START Supplied information
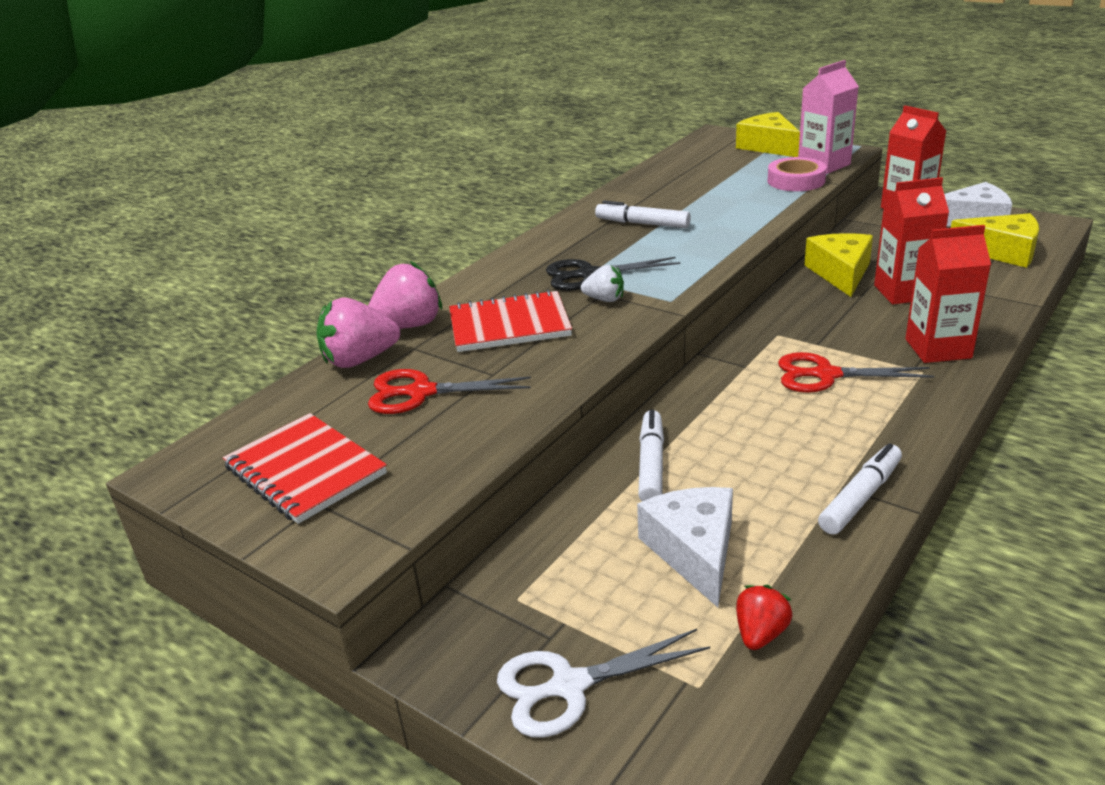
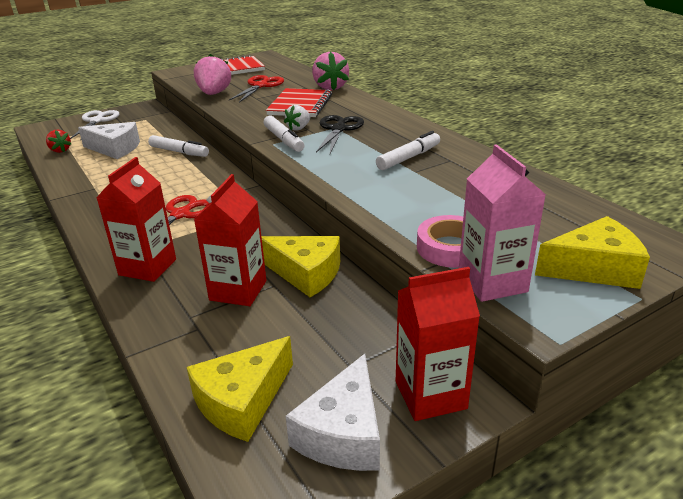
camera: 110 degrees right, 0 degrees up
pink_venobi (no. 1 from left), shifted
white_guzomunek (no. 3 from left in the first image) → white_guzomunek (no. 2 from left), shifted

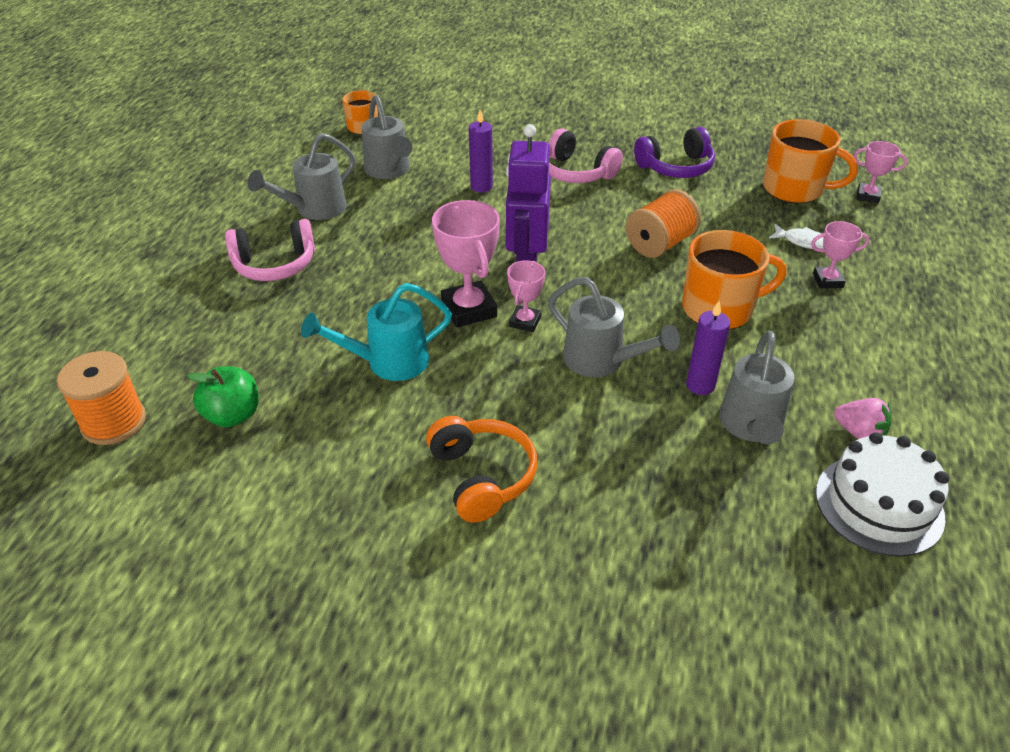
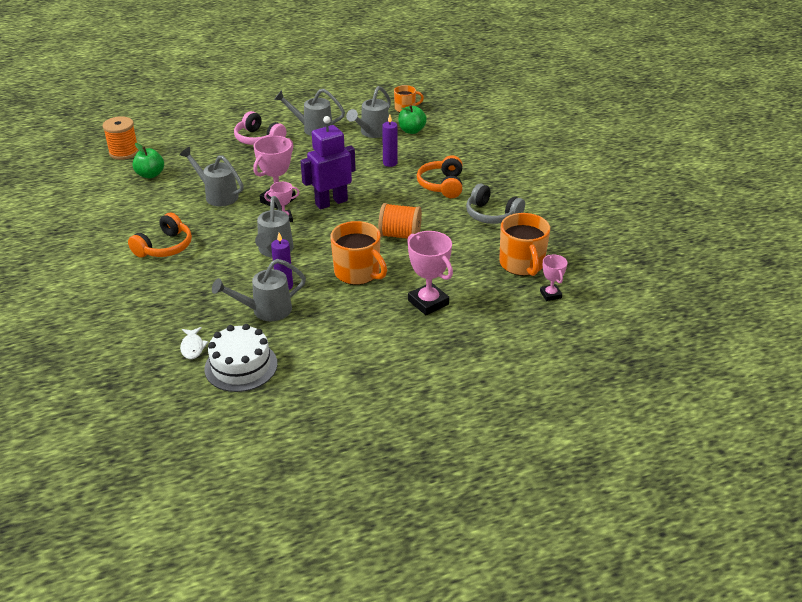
camera: 55 degrees right, 5 degrees down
END Supplied information
## What the exercise asks
Line for line, retype the material exactly, omitting any pictures.

## Answer section
camera: 110 degrees right, 0 degrees up
pink_venobi (no. 1 from left), shifted
white_guzomunek (no. 3 from left in the first image) → white_guzomunek (no. 2 from left), shifted

camera: 55 degrees right, 5 degrees down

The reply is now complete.